● Assignment:
Every line of the material is to be returned verbatim. Pictures stay out.

● Input for this task:
= Beginning of Section =
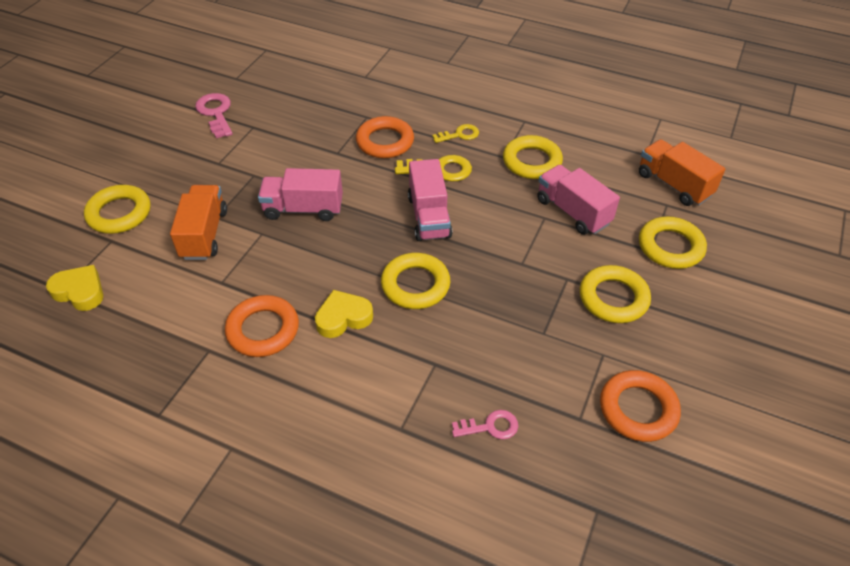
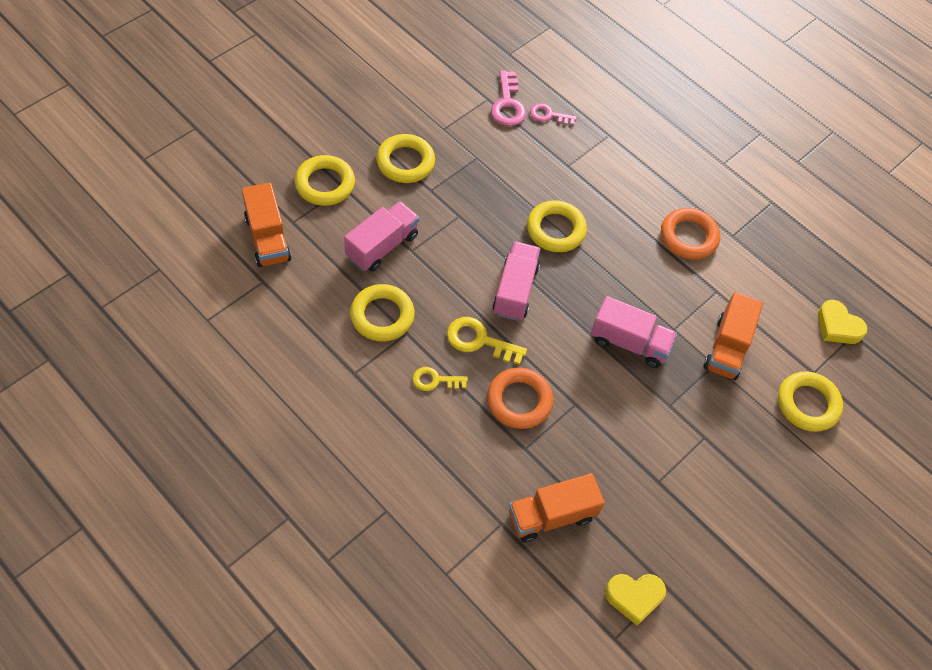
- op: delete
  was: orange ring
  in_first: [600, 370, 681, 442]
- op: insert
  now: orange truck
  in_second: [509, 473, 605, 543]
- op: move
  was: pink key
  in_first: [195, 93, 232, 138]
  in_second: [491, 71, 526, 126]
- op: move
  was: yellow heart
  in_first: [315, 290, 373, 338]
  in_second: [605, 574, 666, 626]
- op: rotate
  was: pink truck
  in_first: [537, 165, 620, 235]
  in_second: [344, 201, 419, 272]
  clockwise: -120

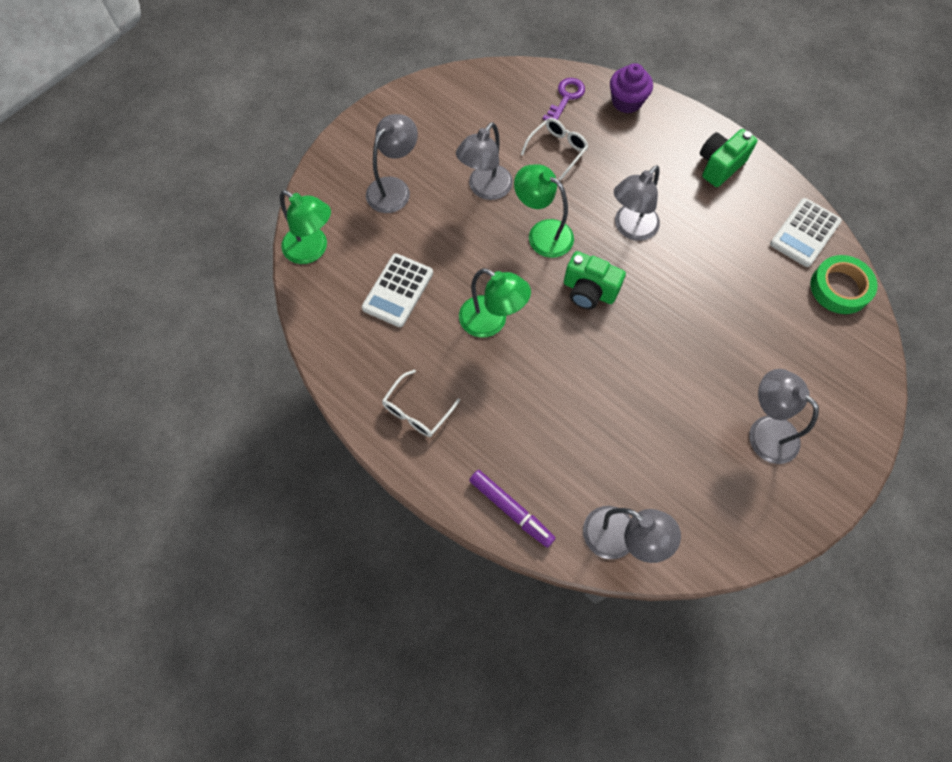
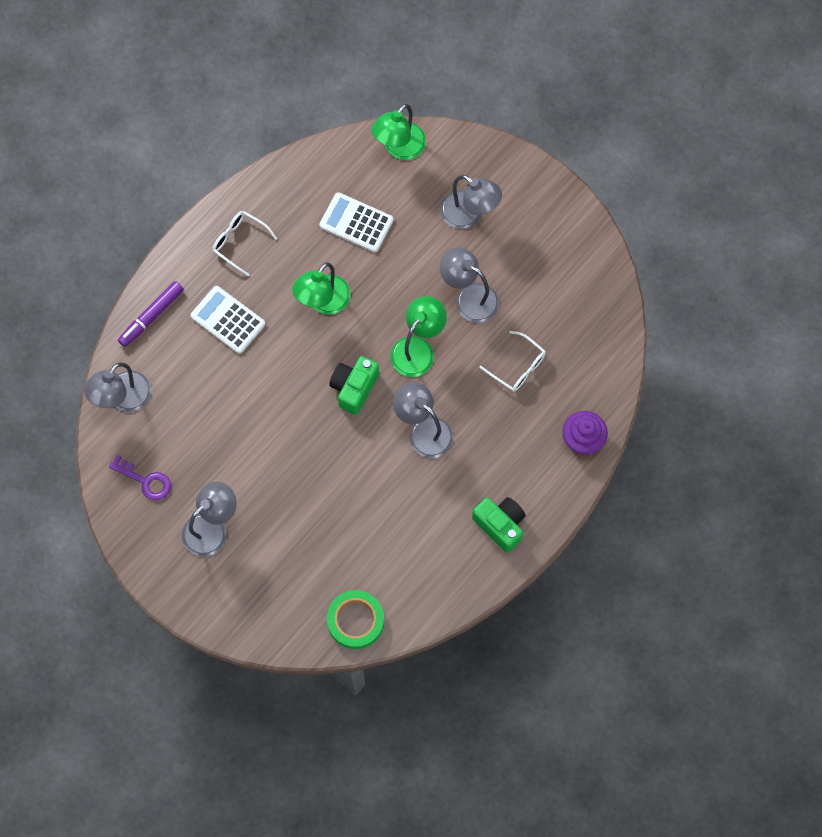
- op: move
  was: purple key
  in_first: [543, 78, 585, 120]
  in_second: [109, 455, 171, 501]
- op: move
  was: white calculator
  in_first: [770, 198, 842, 267]
  in_second: [190, 286, 265, 354]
= End of Section =
● Response to this task:
- op: delete
  was: orange ring
  in_first: [600, 370, 681, 442]
- op: insert
  now: orange truck
  in_second: [509, 473, 605, 543]
- op: move
  was: pink key
  in_first: [195, 93, 232, 138]
  in_second: [491, 71, 526, 126]
- op: move
  was: yellow heart
  in_first: [315, 290, 373, 338]
  in_second: [605, 574, 666, 626]
- op: rotate
  was: pink truck
  in_first: [537, 165, 620, 235]
  in_second: [344, 201, 419, 272]
  clockwise: -120

- op: move
  was: purple key
  in_first: [543, 78, 585, 120]
  in_second: [109, 455, 171, 501]
- op: move
  was: white calculator
  in_first: [770, 198, 842, 267]
  in_second: [190, 286, 265, 354]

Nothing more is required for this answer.